__WHAT YOU ARE ASKED TO DO__. Please return the records below exactly as they appear, leaving every picture out.
◆ ◆ ◆ ◆ ◆
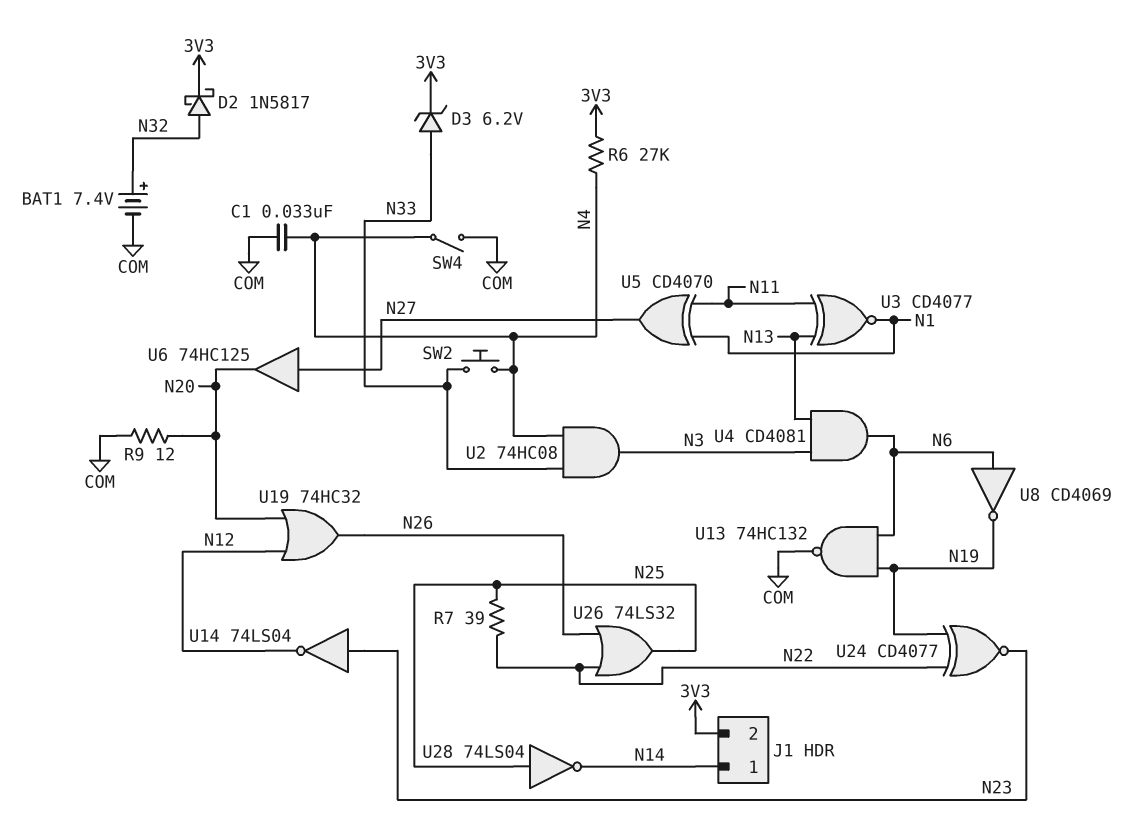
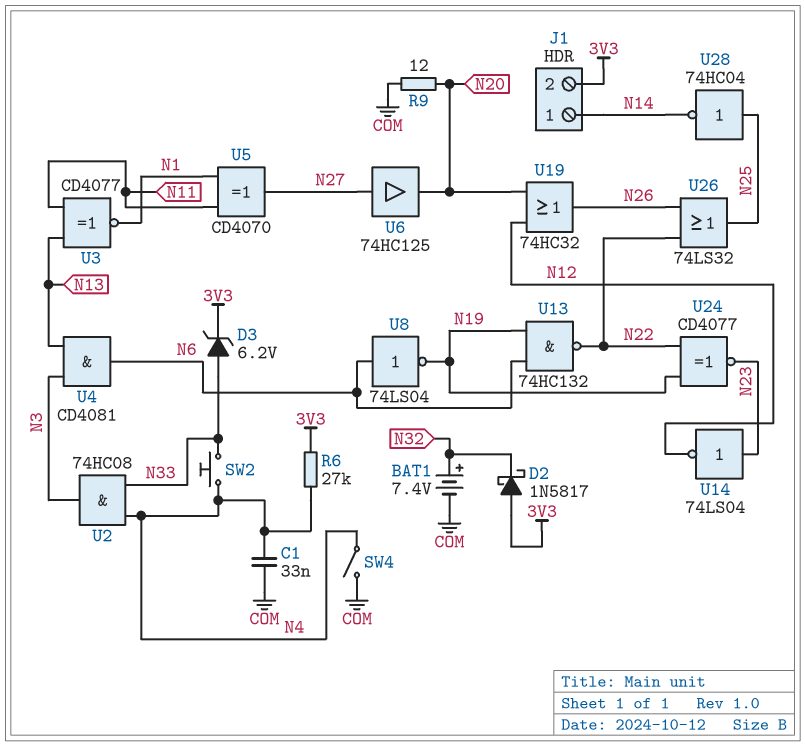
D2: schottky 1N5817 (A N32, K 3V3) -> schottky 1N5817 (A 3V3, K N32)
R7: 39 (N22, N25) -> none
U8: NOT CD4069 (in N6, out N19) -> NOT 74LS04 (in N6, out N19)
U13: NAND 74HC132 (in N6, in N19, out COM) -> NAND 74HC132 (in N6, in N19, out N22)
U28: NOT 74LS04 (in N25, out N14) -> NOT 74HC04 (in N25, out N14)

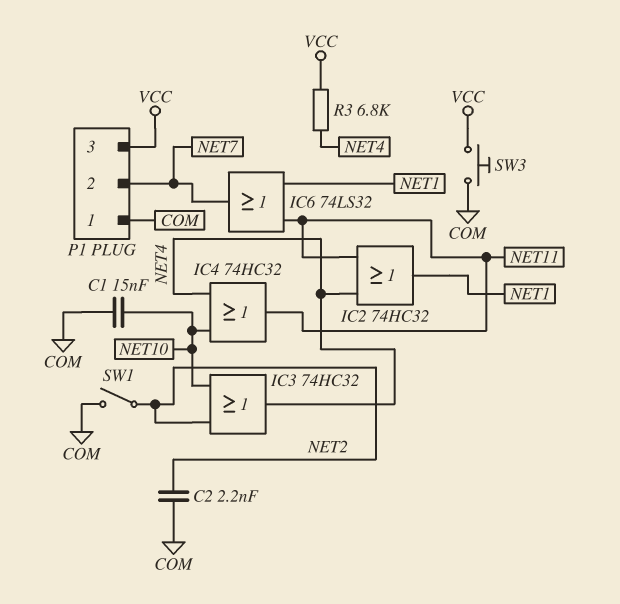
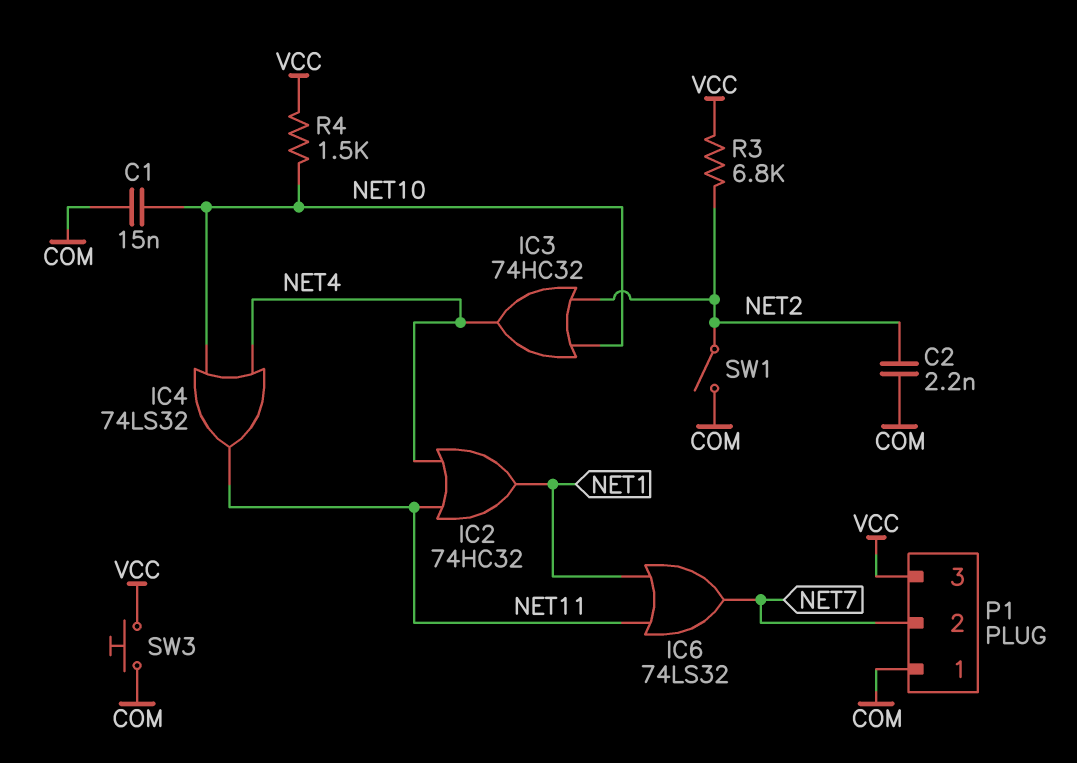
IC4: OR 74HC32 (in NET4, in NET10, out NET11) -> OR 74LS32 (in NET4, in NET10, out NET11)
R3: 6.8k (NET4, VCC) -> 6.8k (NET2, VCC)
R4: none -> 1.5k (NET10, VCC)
◆ ◆ ◆ ◆ ◆
__ANSWER BOX__.
D2: schottky 1N5817 (A N32, K 3V3) -> schottky 1N5817 (A 3V3, K N32)
R7: 39 (N22, N25) -> none
U8: NOT CD4069 (in N6, out N19) -> NOT 74LS04 (in N6, out N19)
U13: NAND 74HC132 (in N6, in N19, out COM) -> NAND 74HC132 (in N6, in N19, out N22)
U28: NOT 74LS04 (in N25, out N14) -> NOT 74HC04 (in N25, out N14)

IC4: OR 74HC32 (in NET4, in NET10, out NET11) -> OR 74LS32 (in NET4, in NET10, out NET11)
R3: 6.8k (NET4, VCC) -> 6.8k (NET2, VCC)
R4: none -> 1.5k (NET10, VCC)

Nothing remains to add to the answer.